::: Records to use :::

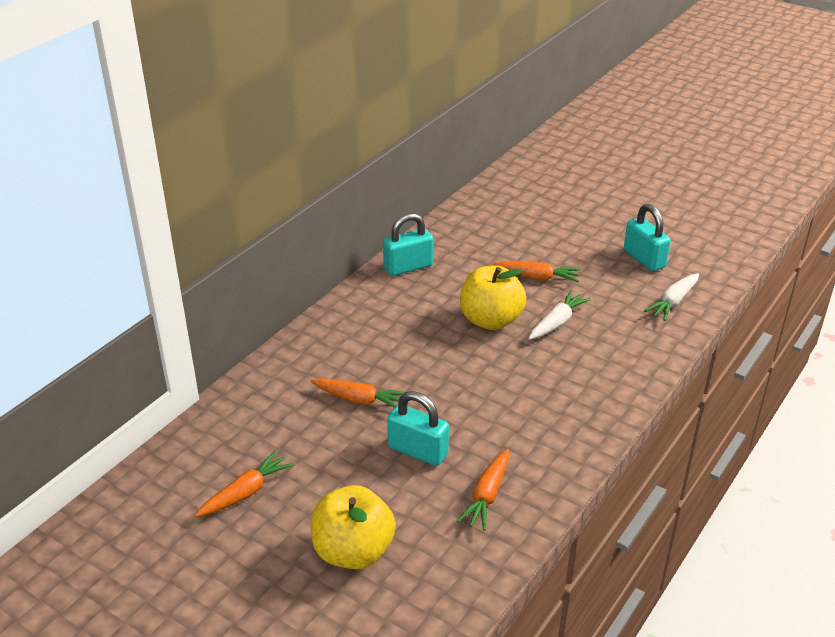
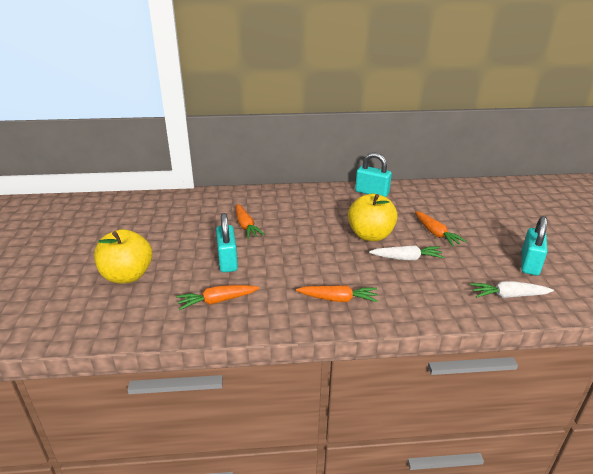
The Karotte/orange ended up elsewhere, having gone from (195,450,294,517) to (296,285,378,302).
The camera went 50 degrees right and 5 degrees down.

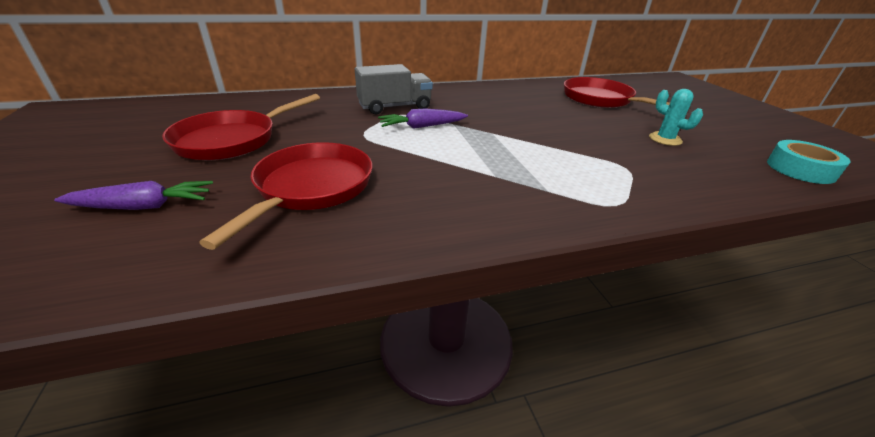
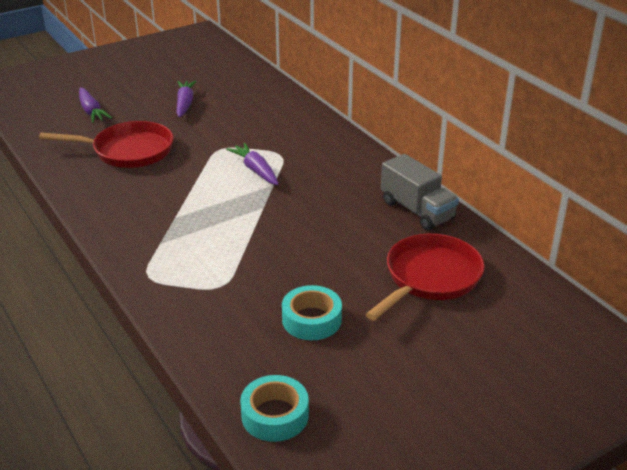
The Lastwagen/grau ended up elsewhere, having gone from (355,64,433,114) to (381,154,459,230).
Where the Pfanne/rot stood at (162,94,320,160), the Karotte/lila came to stand at (176,80,197,117).
Where the Kaktus/türkis stood at (649,89,703,146), the Klebeband/türkis came to stand at (282,285,342,340).
The camera went 75 degrees right and 0 degrees up.

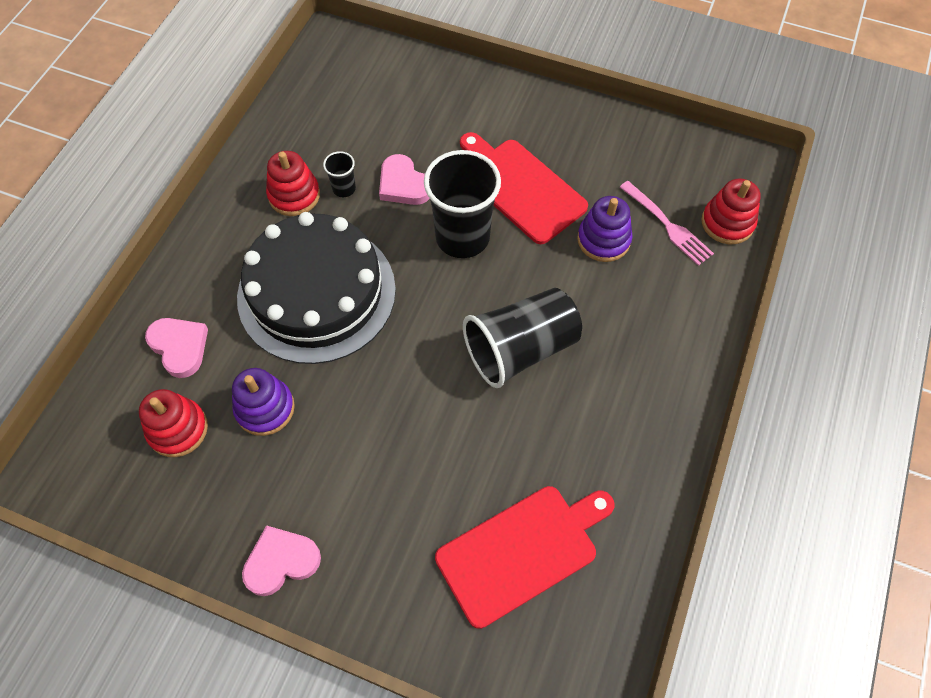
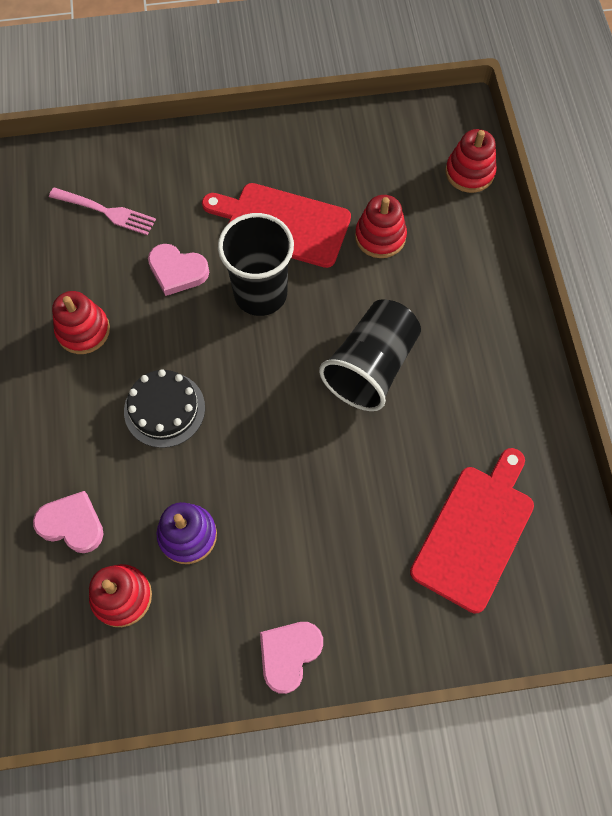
The second view lost the Becher/schwarz at (323,151,356,197).
The Gabel/rosa ended up elsewhere, having gone from (620,181,714,266) to (49,187,156,235).
What was the Stapelspielzeug/lila at (577,196,632,262) turned into the Stapelspielzeug/rot at (355,195,407,258).
The size of the Kuchen/schwarz at (237,212,396,364) changed by a factor of 0.51.
The camera went 30 degrees left and 5 degrees up.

:::

Work request »
Would you print the whole listing exactly, omitting the pictures?

Result of the task »
The Karotte/orange ended up elsewhere, having gone from (195,450,294,517) to (296,285,378,302).
The camera went 50 degrees right and 5 degrees down.

The Lastwagen/grau ended up elsewhere, having gone from (355,64,433,114) to (381,154,459,230).
Where the Pfanne/rot stood at (162,94,320,160), the Karotte/lila came to stand at (176,80,197,117).
Where the Kaktus/türkis stood at (649,89,703,146), the Klebeband/türkis came to stand at (282,285,342,340).
The camera went 75 degrees right and 0 degrees up.

The second view lost the Becher/schwarz at (323,151,356,197).
The Gabel/rosa ended up elsewhere, having gone from (620,181,714,266) to (49,187,156,235).
What was the Stapelspielzeug/lila at (577,196,632,262) turned into the Stapelspielzeug/rot at (355,195,407,258).
The size of the Kuchen/schwarz at (237,212,396,364) changed by a factor of 0.51.
The camera went 30 degrees left and 5 degrees up.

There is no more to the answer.